_Written request:_
Take the lines from the one containing "needs [303, 1010]" through the one containing "This screenshot has width=1352, height=1912." and format them as a numbered list, leaving out blank lines.
[Start]
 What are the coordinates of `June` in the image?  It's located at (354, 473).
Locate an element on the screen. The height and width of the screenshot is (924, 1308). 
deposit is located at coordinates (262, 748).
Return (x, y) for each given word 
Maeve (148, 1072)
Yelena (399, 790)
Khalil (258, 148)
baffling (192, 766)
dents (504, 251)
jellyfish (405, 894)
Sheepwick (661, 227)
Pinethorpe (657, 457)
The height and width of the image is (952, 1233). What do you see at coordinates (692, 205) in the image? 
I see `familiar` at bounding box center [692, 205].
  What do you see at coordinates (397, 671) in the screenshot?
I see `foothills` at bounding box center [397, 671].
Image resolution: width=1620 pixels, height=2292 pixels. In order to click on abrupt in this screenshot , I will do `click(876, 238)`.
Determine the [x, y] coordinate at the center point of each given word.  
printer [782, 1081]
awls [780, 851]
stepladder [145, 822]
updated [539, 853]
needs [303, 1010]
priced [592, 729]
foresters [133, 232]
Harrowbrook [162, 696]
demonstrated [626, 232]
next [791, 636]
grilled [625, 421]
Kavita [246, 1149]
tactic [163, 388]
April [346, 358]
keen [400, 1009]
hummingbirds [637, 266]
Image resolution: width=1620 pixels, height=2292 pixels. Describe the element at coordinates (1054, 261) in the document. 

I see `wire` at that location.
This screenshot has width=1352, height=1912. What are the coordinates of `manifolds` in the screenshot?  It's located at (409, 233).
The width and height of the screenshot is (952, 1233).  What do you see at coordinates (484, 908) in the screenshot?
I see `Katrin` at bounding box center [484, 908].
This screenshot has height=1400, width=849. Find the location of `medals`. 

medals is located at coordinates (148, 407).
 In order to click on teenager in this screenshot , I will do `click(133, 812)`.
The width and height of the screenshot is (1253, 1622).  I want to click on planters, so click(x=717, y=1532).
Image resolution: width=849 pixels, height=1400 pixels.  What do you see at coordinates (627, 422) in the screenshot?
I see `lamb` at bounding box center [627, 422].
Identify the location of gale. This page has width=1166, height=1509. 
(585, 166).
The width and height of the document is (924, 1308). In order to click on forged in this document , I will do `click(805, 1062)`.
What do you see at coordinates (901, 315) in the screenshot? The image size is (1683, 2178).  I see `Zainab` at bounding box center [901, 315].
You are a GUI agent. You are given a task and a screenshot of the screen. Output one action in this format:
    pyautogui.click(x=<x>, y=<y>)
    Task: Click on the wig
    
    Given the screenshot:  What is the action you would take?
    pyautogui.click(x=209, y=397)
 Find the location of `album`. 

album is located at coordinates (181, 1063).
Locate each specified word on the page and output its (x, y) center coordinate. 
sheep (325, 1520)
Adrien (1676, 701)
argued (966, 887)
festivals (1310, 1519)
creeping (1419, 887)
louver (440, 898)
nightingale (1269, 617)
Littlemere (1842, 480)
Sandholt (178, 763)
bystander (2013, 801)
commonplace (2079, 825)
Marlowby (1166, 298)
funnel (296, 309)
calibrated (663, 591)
[End]
_Response to this exercise:_
1. needs [303, 1010]
2. priced [592, 729]
3. foresters [133, 232]
4. Harrowbrook [162, 696]
5. demonstrated [626, 232]
6. next [791, 636]
7. grilled [625, 421]
8. Kavita [246, 1149]
9. tactic [163, 388]
10. April [346, 358]
11. keen [400, 1009]
12. hummingbirds [637, 266]
13. Image resolution: width=1620 pixels, height=2292 pixels. Describe the element at coordinates (1054, 261) in the document. 
14. I see `wire` at that location.
15. This screenshot has width=1352, height=1912. What are the coordinates of `manifolds` in the screenshot?  It's located at (409, 233).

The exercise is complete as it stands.